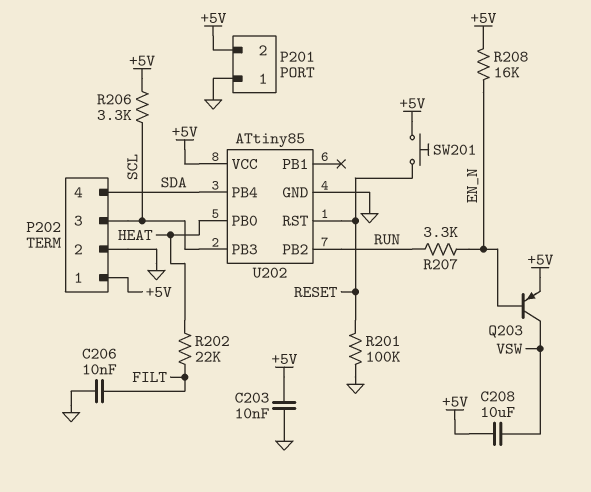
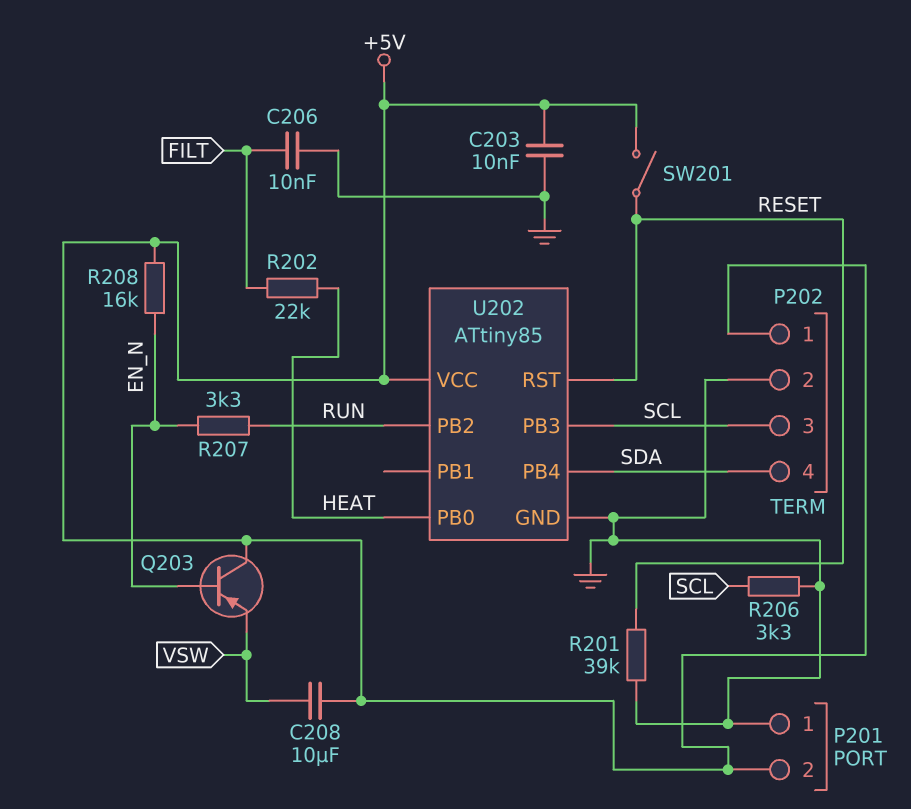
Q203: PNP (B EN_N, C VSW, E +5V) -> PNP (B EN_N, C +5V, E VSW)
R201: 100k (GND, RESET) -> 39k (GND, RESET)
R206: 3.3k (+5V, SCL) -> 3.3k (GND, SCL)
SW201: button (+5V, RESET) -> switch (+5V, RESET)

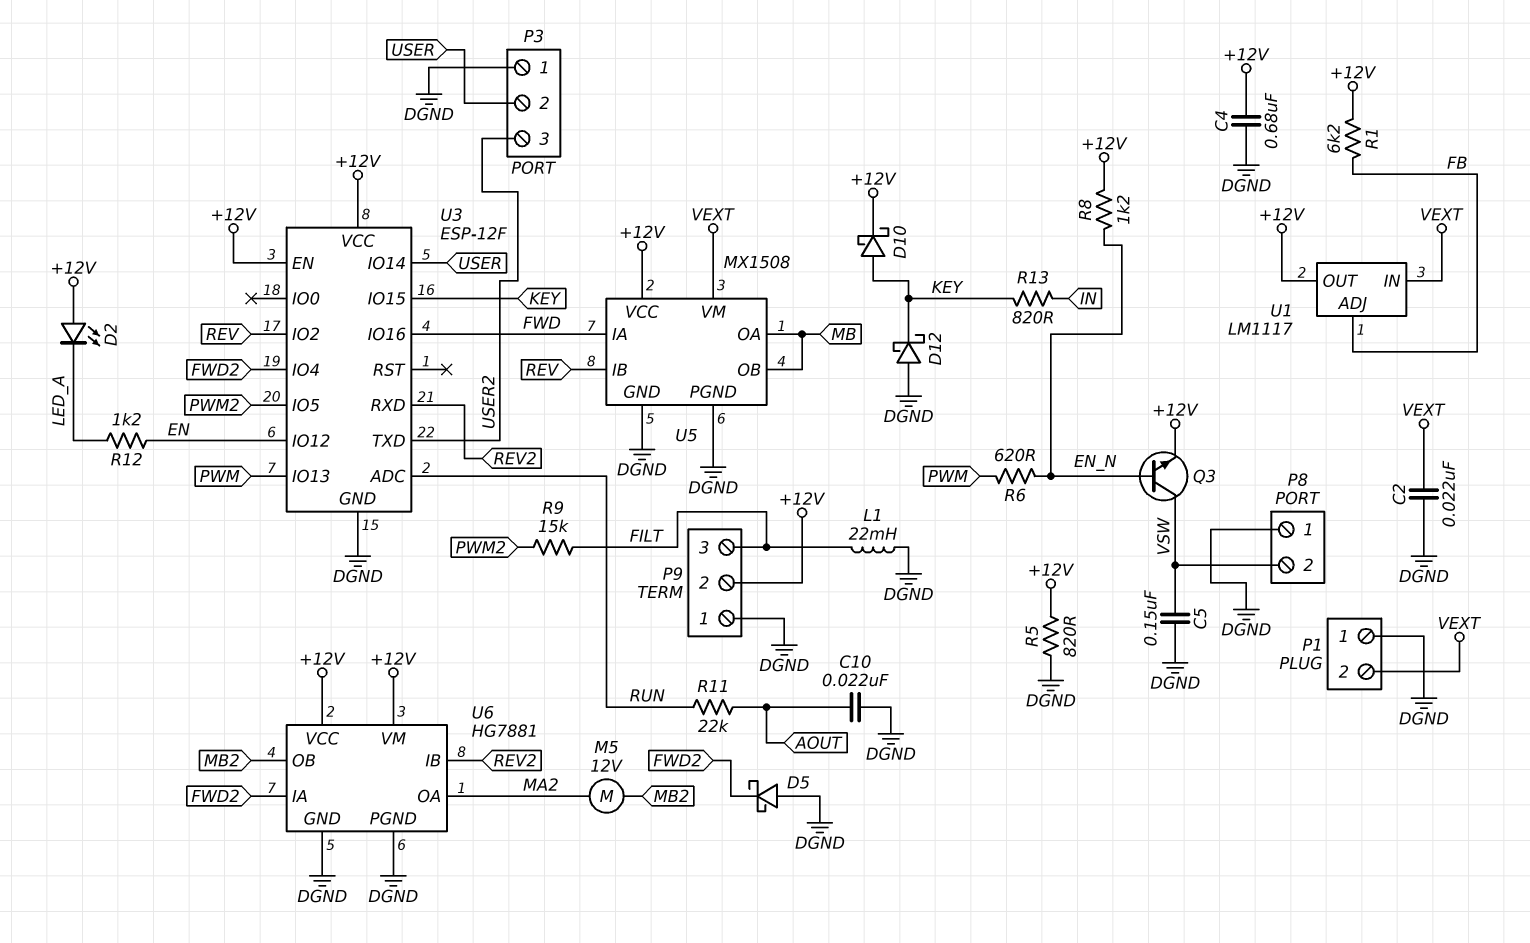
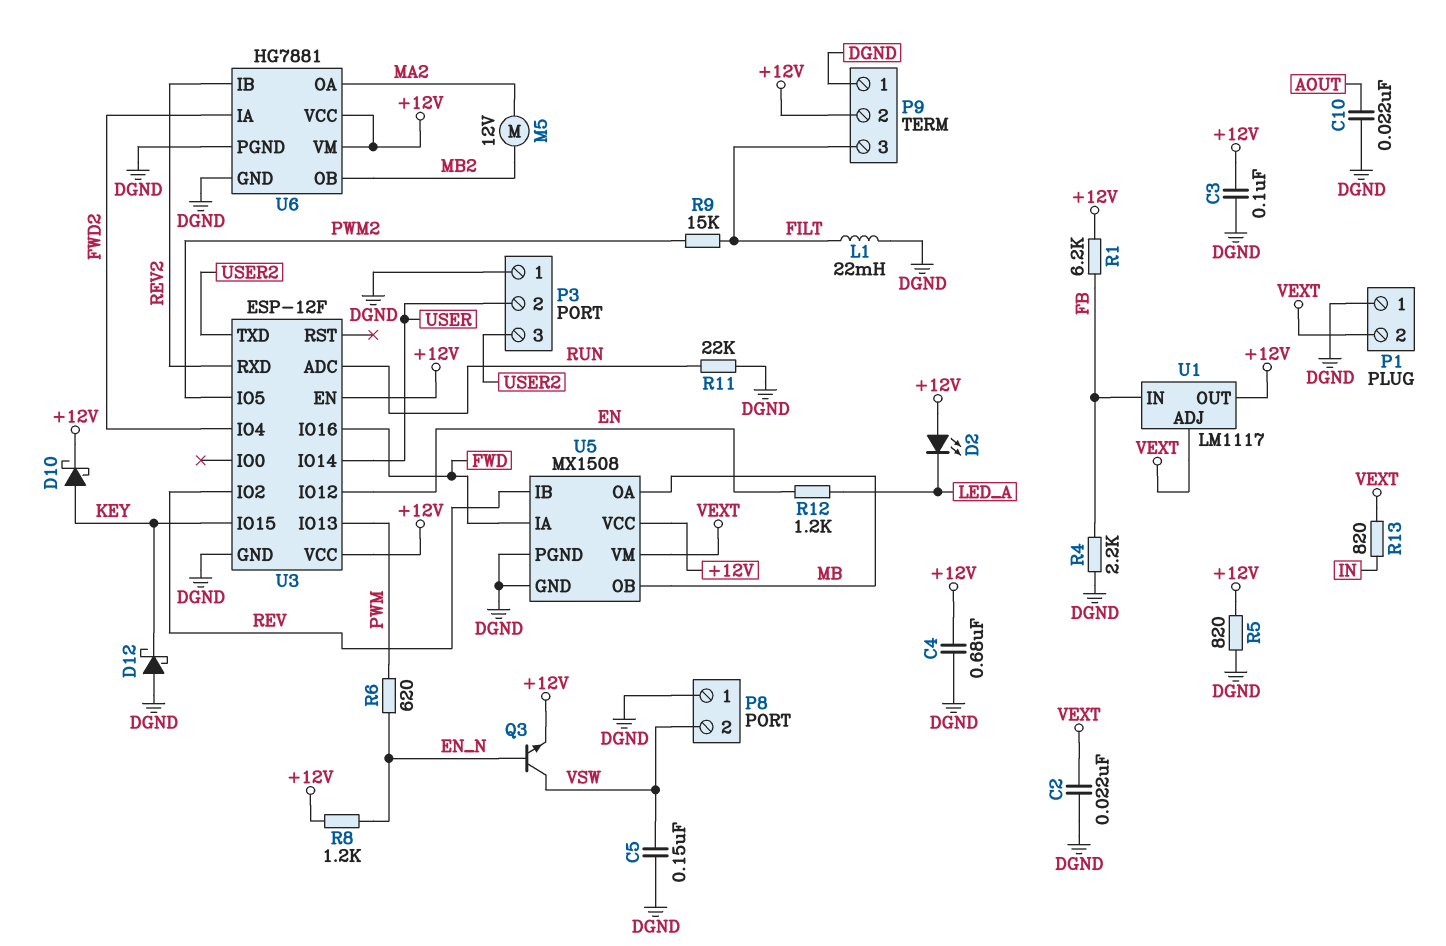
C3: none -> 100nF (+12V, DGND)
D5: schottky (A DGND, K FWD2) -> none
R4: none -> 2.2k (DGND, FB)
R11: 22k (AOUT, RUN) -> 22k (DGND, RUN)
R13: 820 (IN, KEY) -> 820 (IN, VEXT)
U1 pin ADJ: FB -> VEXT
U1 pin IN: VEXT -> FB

Assignment –
Pictures are not part of the copy. Return every record exactly.

Exercise output –
Q203: PNP (B EN_N, C VSW, E +5V) -> PNP (B EN_N, C +5V, E VSW)
R201: 100k (GND, RESET) -> 39k (GND, RESET)
R206: 3.3k (+5V, SCL) -> 3.3k (GND, SCL)
SW201: button (+5V, RESET) -> switch (+5V, RESET)

C3: none -> 100nF (+12V, DGND)
D5: schottky (A DGND, K FWD2) -> none
R4: none -> 2.2k (DGND, FB)
R11: 22k (AOUT, RUN) -> 22k (DGND, RUN)
R13: 820 (IN, KEY) -> 820 (IN, VEXT)
U1 pin ADJ: FB -> VEXT
U1 pin IN: VEXT -> FB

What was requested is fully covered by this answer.